[DIRECTIONS FOR THIS TASK]: With the pictures omitted, print exactly the lines below, from the one containing "RGB1 pin B: D1 -> none" through the one containing "MATRIX pin GND: GND -> 3V3", and nothing else.

(Entries taken from a collection)
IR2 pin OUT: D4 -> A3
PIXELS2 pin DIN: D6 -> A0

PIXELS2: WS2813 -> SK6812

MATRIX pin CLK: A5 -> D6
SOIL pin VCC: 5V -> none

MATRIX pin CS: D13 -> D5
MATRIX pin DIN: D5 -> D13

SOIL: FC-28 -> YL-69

...

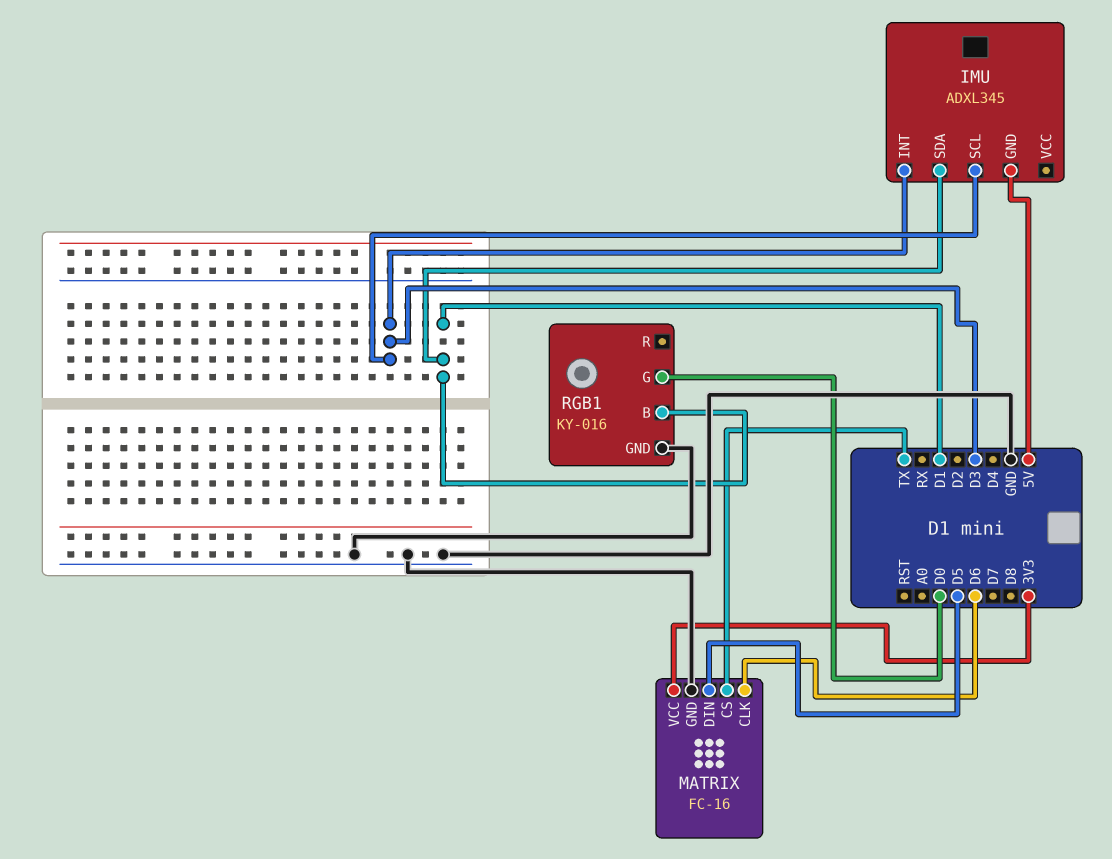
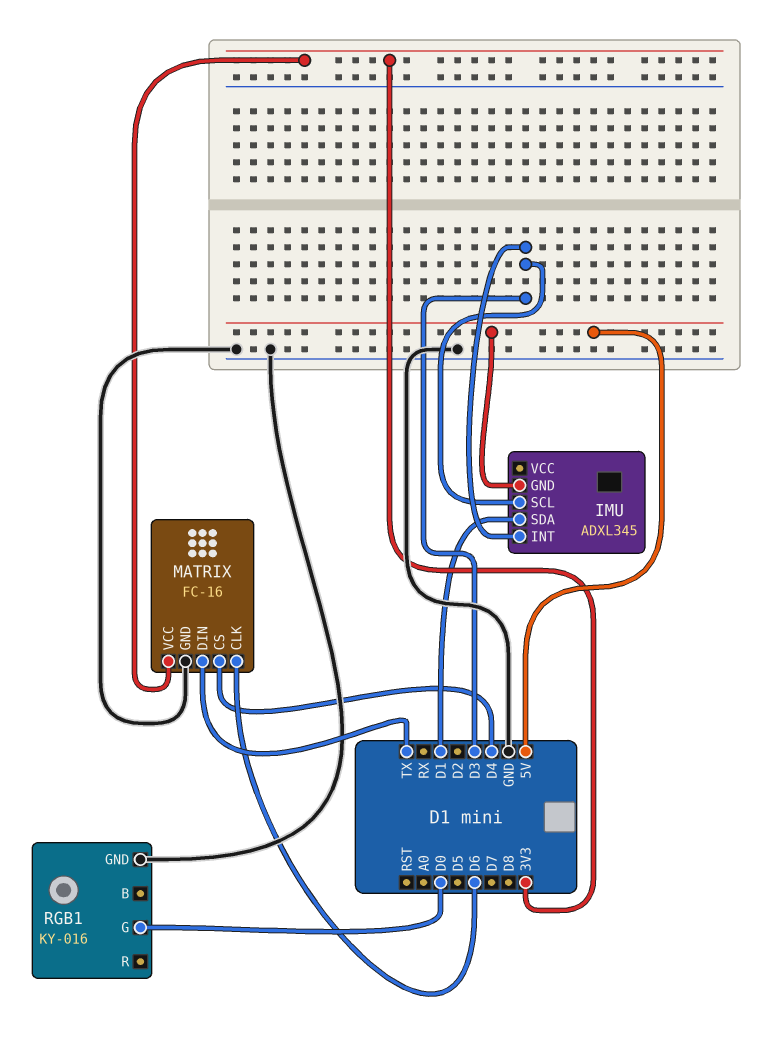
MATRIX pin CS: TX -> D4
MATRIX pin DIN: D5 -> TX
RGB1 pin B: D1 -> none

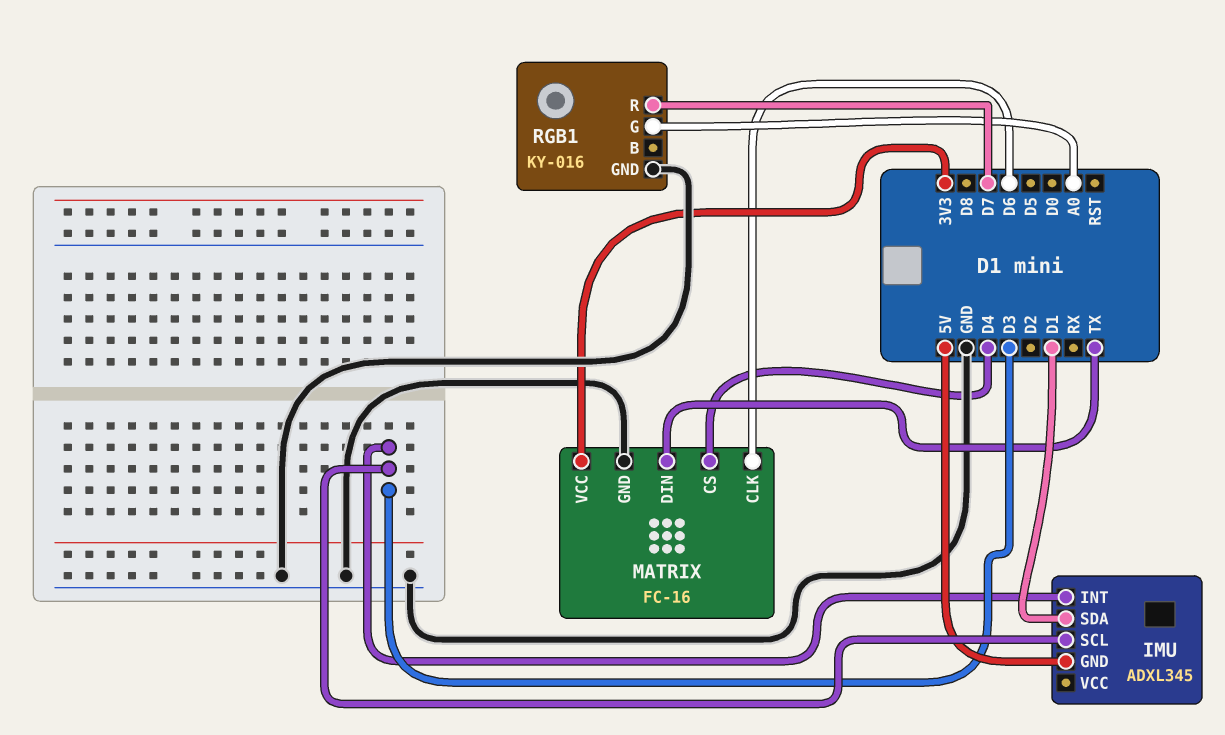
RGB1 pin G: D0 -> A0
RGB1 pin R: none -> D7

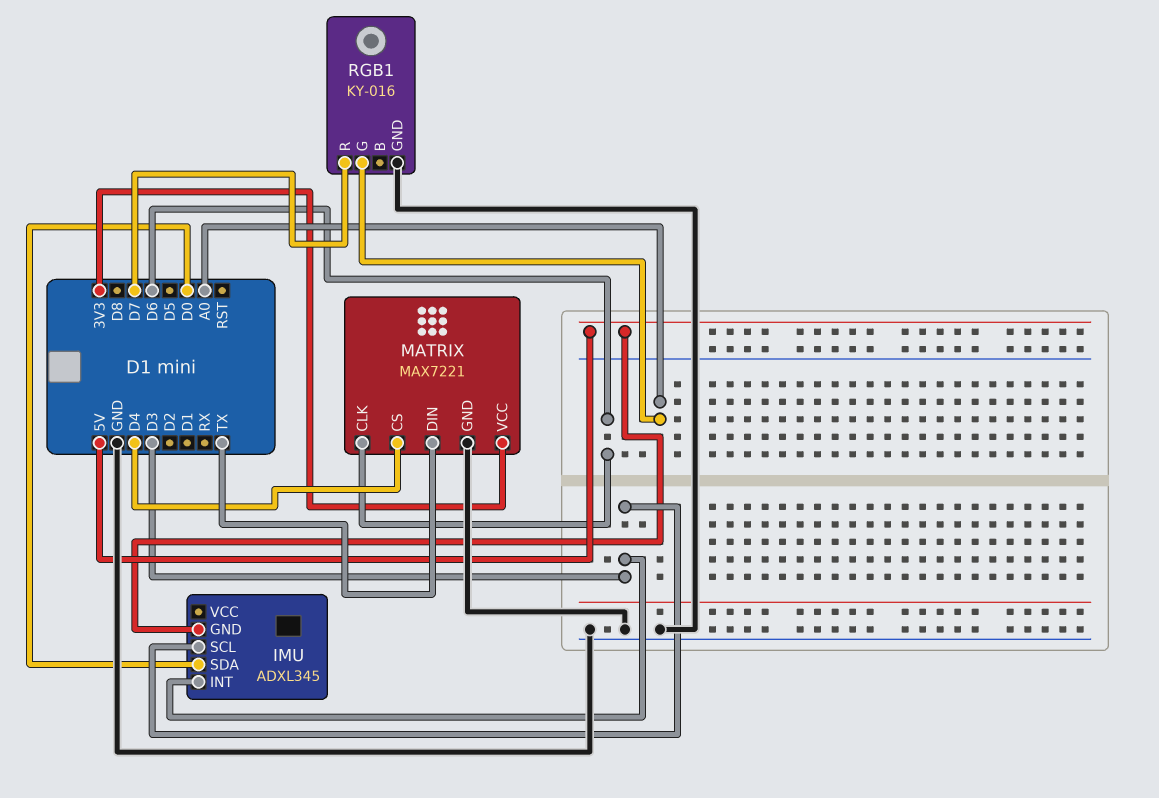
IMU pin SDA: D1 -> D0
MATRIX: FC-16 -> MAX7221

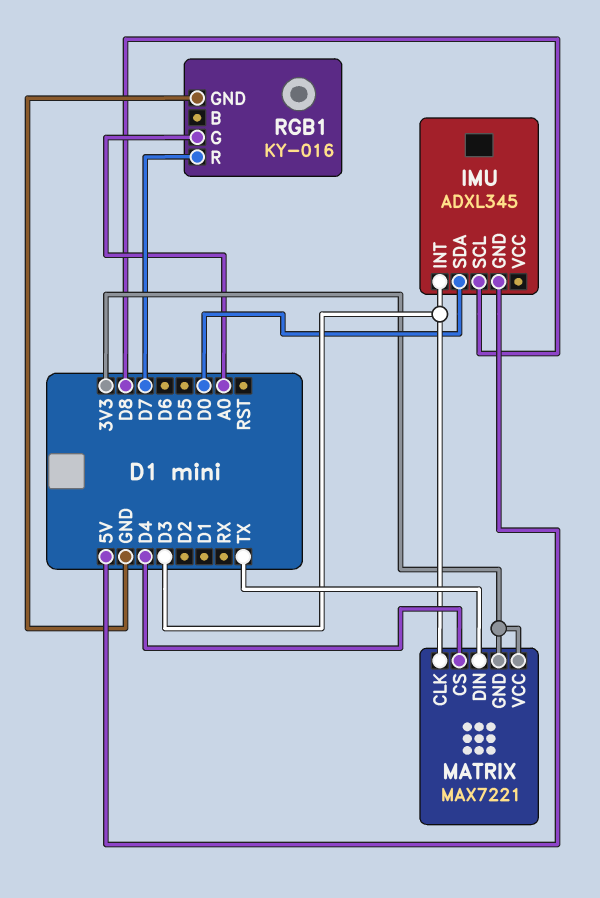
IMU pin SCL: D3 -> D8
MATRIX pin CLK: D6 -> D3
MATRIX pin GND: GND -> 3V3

[OUTPUT OF THE EXERCISE]:
RGB1 pin B: D1 -> none

RGB1 pin G: D0 -> A0
RGB1 pin R: none -> D7

IMU pin SDA: D1 -> D0
MATRIX: FC-16 -> MAX7221

IMU pin SCL: D3 -> D8
MATRIX pin CLK: D6 -> D3
MATRIX pin GND: GND -> 3V3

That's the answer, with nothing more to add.